The problem. Copy the listing exactly, please, and keep every picture out of it.

Records provided.
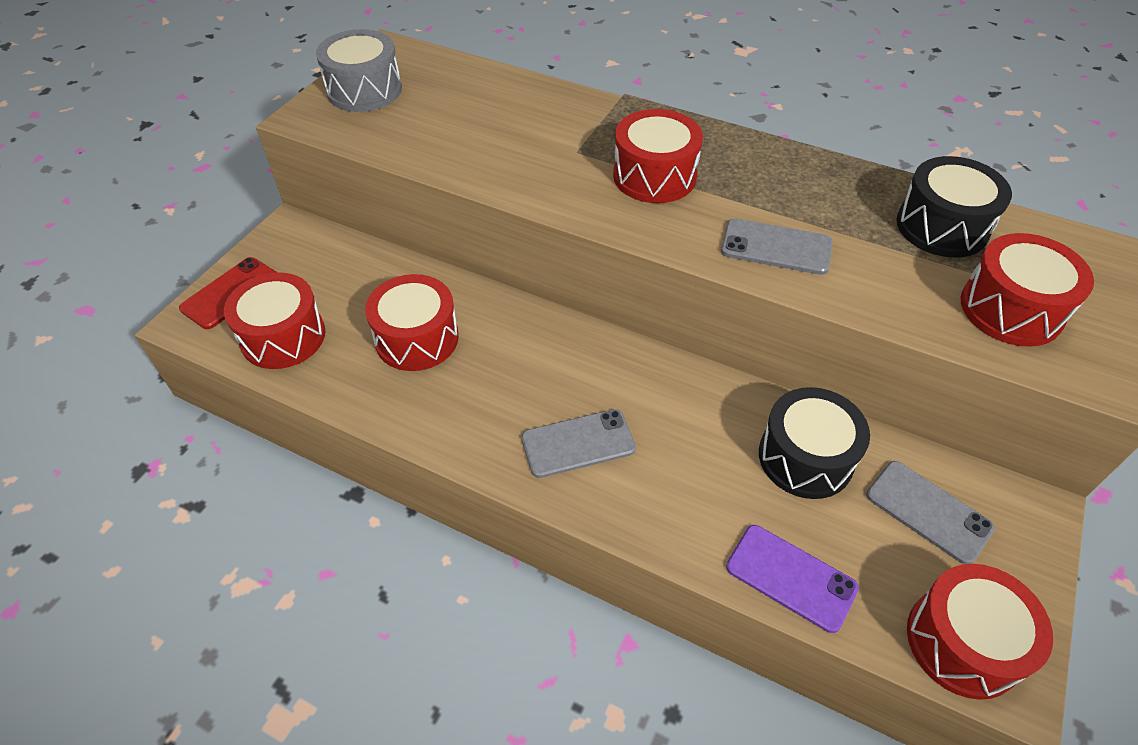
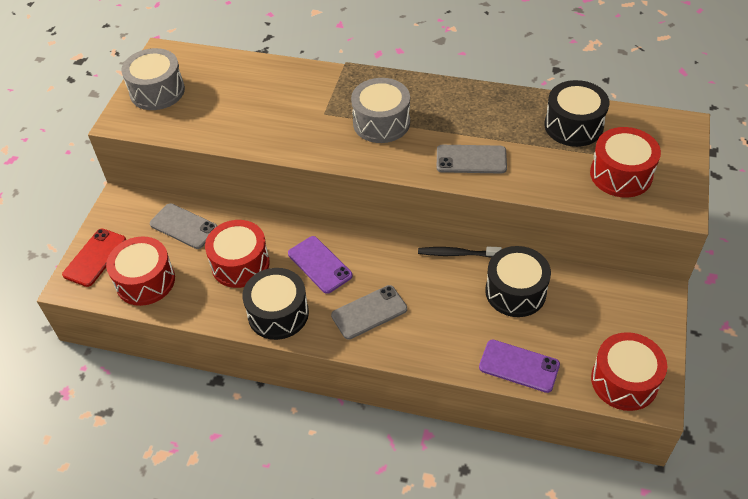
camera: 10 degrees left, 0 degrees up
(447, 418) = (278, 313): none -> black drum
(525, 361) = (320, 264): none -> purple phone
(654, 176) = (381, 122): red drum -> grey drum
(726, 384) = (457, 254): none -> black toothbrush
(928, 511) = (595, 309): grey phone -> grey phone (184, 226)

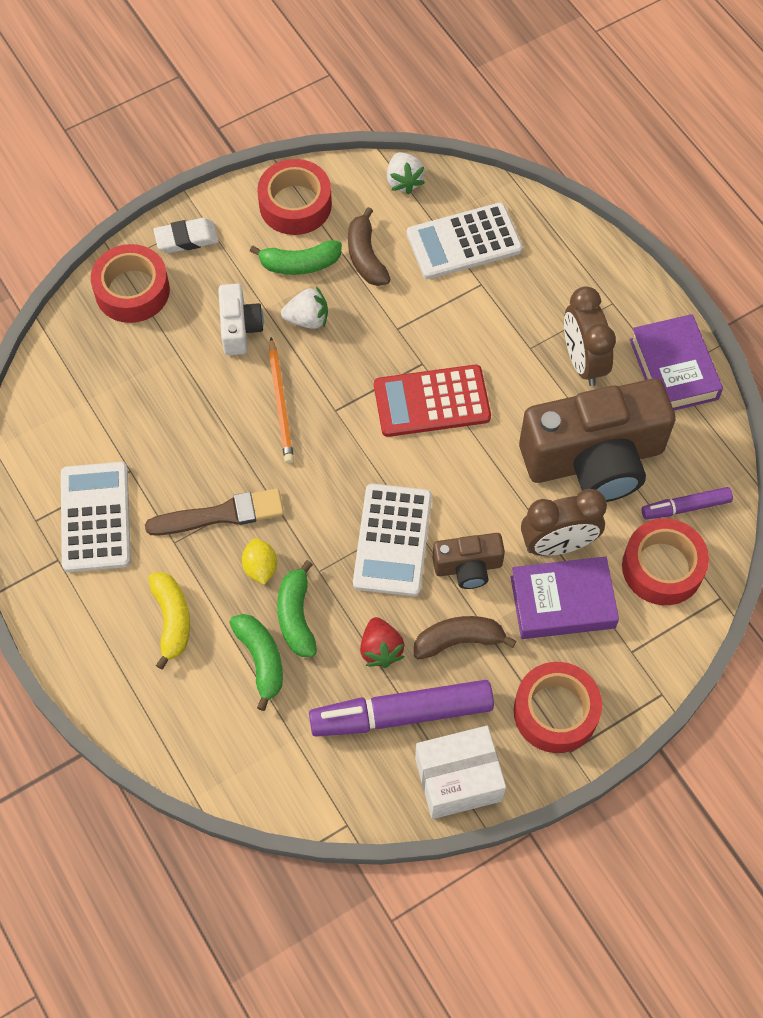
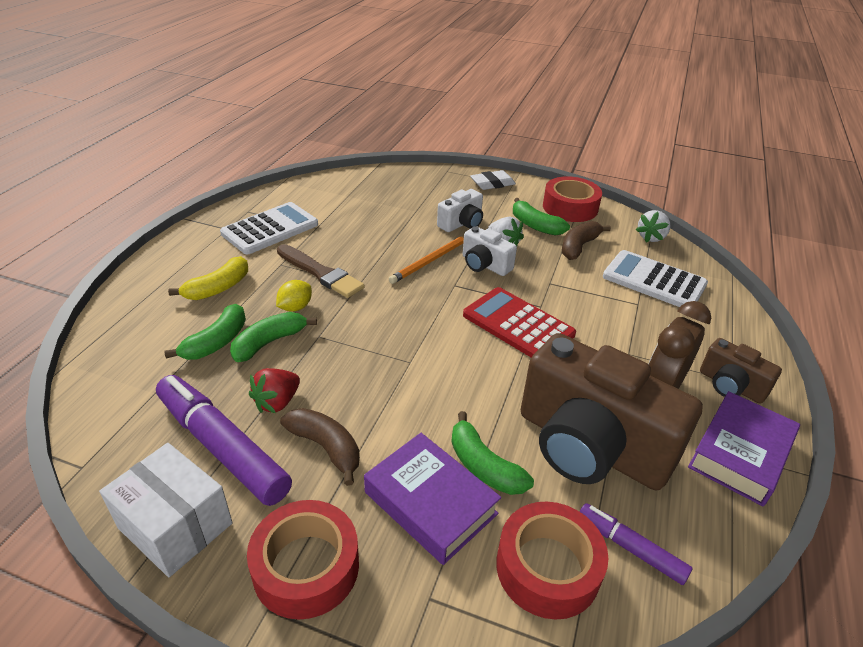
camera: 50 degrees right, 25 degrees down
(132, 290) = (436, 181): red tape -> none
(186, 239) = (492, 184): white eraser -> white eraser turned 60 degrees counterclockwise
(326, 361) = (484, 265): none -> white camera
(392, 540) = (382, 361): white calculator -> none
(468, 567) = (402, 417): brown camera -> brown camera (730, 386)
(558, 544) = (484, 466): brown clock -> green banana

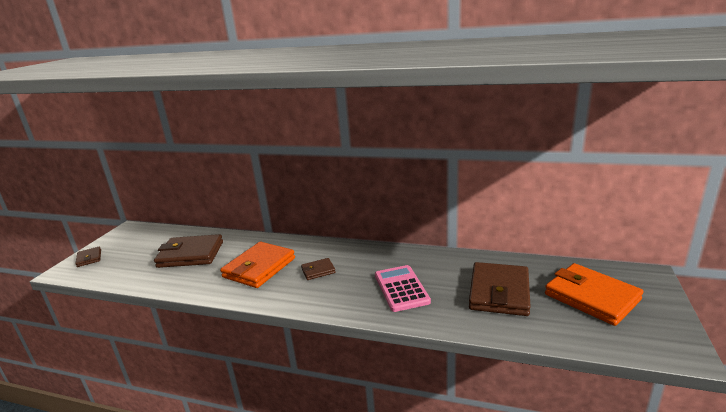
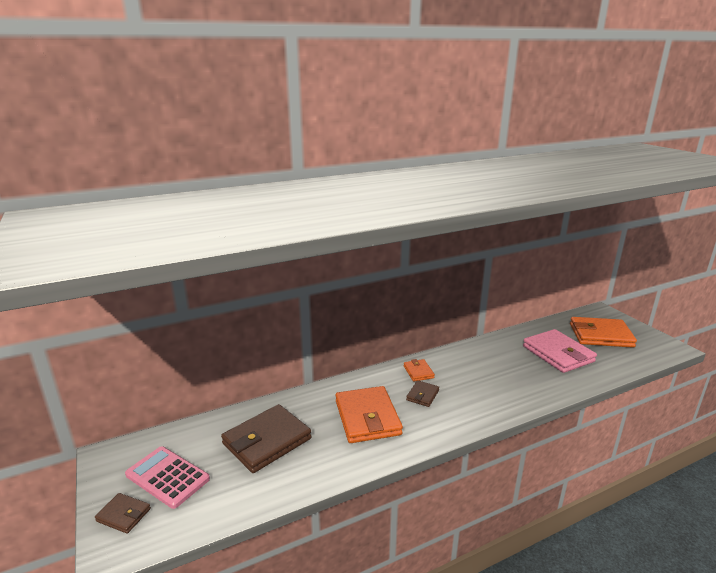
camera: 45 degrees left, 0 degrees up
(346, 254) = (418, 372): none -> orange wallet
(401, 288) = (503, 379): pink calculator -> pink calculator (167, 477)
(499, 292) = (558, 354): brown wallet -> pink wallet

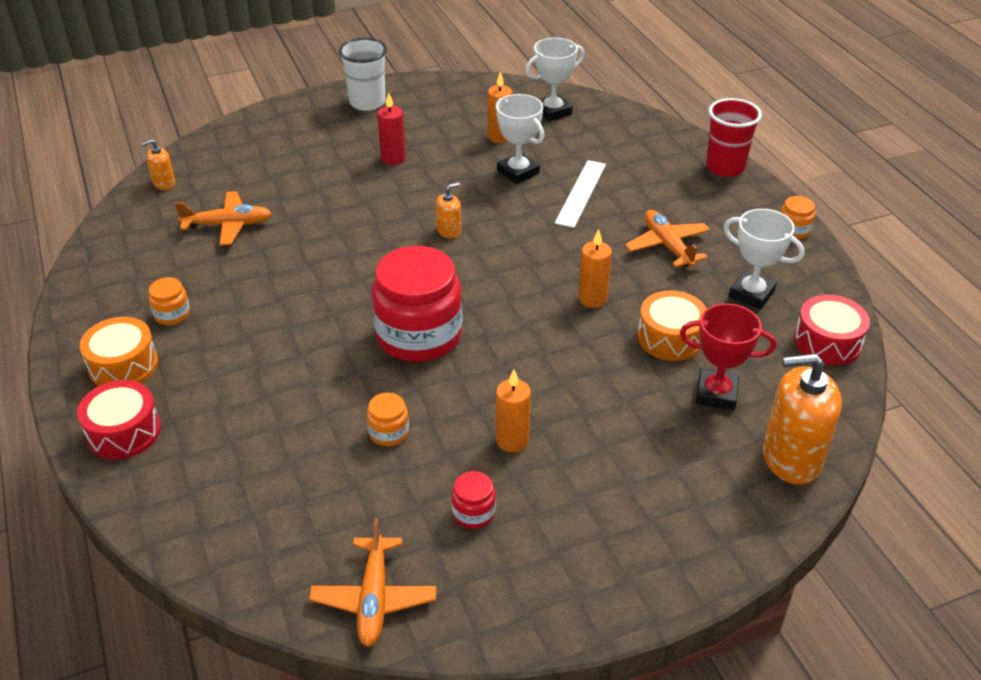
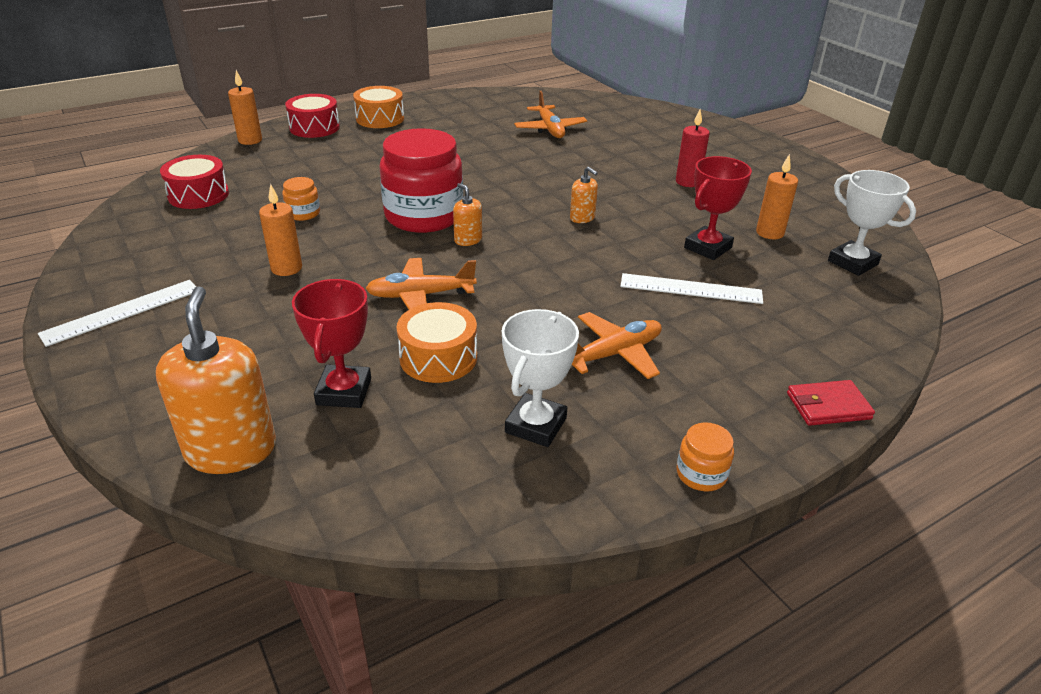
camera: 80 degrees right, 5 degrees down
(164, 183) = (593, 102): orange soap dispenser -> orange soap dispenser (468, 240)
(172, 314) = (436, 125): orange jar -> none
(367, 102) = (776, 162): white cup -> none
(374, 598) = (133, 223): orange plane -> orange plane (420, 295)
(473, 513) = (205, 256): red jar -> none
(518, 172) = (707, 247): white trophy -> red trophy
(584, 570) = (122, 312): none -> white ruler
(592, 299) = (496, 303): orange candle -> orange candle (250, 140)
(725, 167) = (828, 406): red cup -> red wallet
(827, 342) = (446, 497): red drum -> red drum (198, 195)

Your response.
camera: 10 degrees left, 0 degrees up
(447, 418) = (278, 313): none -> black drum
(525, 361) = (320, 264): none -> purple phone
(654, 176) = (381, 122): red drum -> grey drum
(726, 384) = (457, 254): none -> black toothbrush
(928, 511) = (595, 309): grey phone -> grey phone (184, 226)

camera: 50 degrees right, 25 degrees down
(132, 290) = (436, 181): red tape -> none
(186, 239) = (492, 184): white eraser -> white eraser turned 60 degrees counterclockwise
(326, 361) = (484, 265): none -> white camera
(392, 540) = (382, 361): white calculator -> none
(468, 567) = (402, 417): brown camera -> brown camera (730, 386)
(558, 544) = (484, 466): brown clock -> green banana

camera: 45 degrees left, 0 degrees up
(346, 254) = (418, 372): none -> orange wallet
(401, 288) = (503, 379): pink calculator -> pink calculator (167, 477)
(499, 292) = (558, 354): brown wallet -> pink wallet

camera: 80 degrees right, 5 degrees down
(164, 183) = (593, 102): orange soap dispenser -> orange soap dispenser (468, 240)
(172, 314) = (436, 125): orange jar -> none
(367, 102) = (776, 162): white cup -> none
(374, 598) = (133, 223): orange plane -> orange plane (420, 295)
(473, 513) = (205, 256): red jar -> none
(518, 172) = (707, 247): white trophy -> red trophy
(584, 570) = (122, 312): none -> white ruler
(592, 299) = (496, 303): orange candle -> orange candle (250, 140)
(725, 167) = (828, 406): red cup -> red wallet
(827, 342) = (446, 497): red drum -> red drum (198, 195)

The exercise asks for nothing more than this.